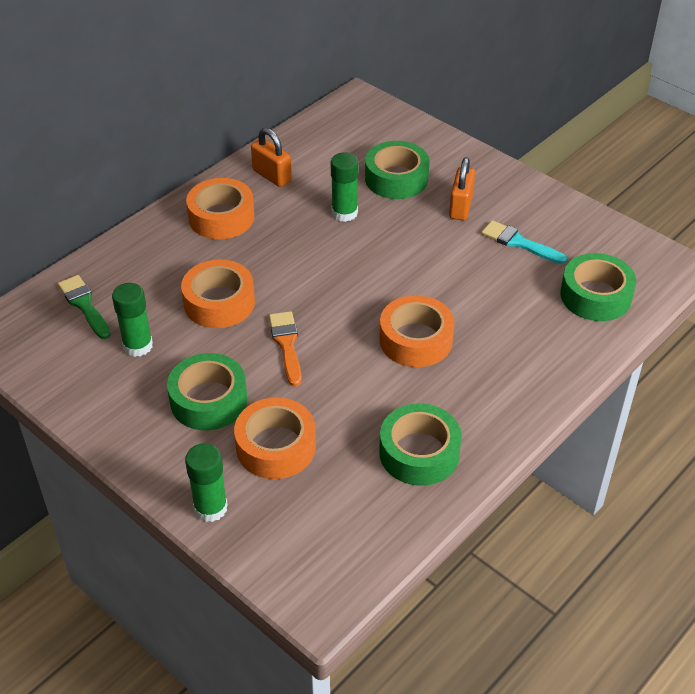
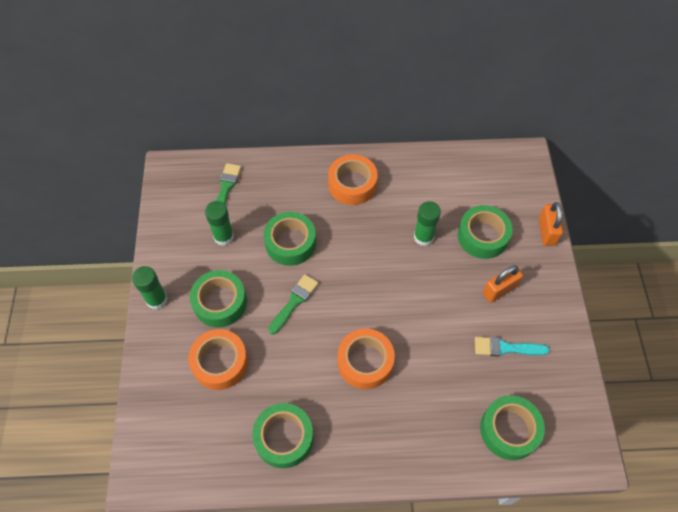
camera: 45 degrees right, 15 degrees up
(210, 508) = (153, 370): green glue stick -> green glue stick (156, 299)
(219, 302) = (290, 243): orange tape -> green tape
(272, 176) = (411, 176): orange padlock -> orange padlock (546, 231)
(286, 344) = (294, 302): orange brush -> green brush
(519, 243) = (506, 348): turquoise brush -> turquoise brush turned 75 degrees counterclockwise

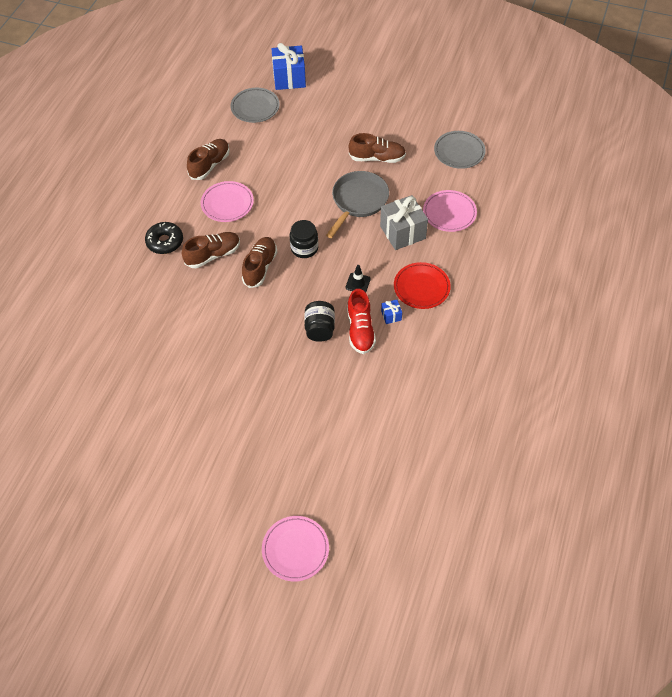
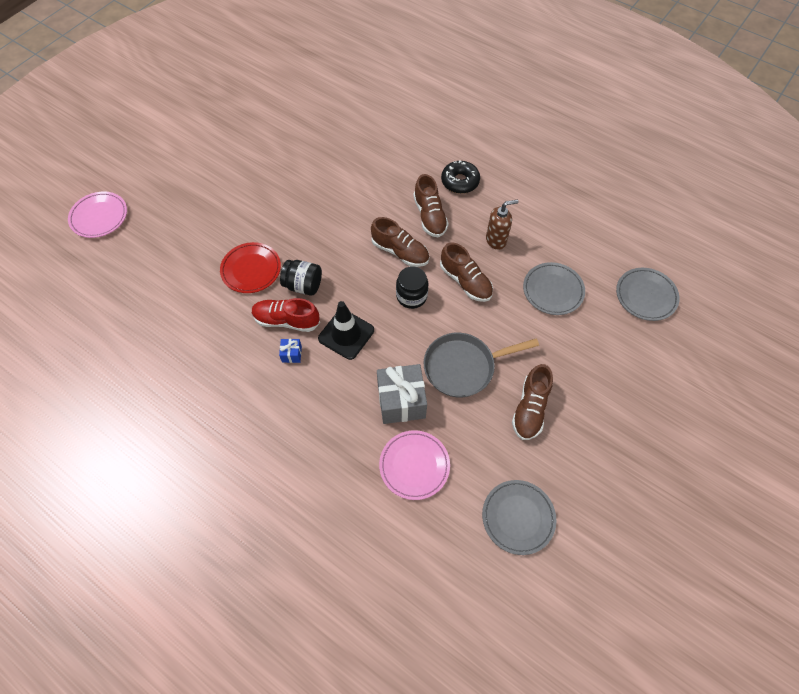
camera: 105 degrees right, 5 degrees up
(210, 165) = (558, 235): brown shoe -> brown shoe (465, 281)
(227, 204) = (496, 240): pink plate -> brown soap dispenser
(268, 160) = (553, 290): none -> grey plate
(289, 78) = (696, 344): blue gift -> none
(358, 201) = (463, 367): grey pan -> grey pan turned 120 degrees clockwise
(358, 283) = (346, 334): black traffic cone -> black traffic cone, size x1.81
(421, 287) = (315, 396): red plate -> red plate (251, 269)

──────────────────────────────

• _TASK_: Only the lines from the first line of the listing above through the line with "camera: 105 degrees right, 5 degrees up" should be set down, exactly and without pictures.

• _SOLUTION_:
camera: 45 degrees right, 15 degrees up
(210, 508) = (153, 370): green glue stick -> green glue stick (156, 299)
(219, 302) = (290, 243): orange tape -> green tape
(272, 176) = (411, 176): orange padlock -> orange padlock (546, 231)
(286, 344) = (294, 302): orange brush -> green brush
(519, 243) = (506, 348): turquoise brush -> turquoise brush turned 75 degrees counterclockwise

camera: 105 degrees right, 5 degrees up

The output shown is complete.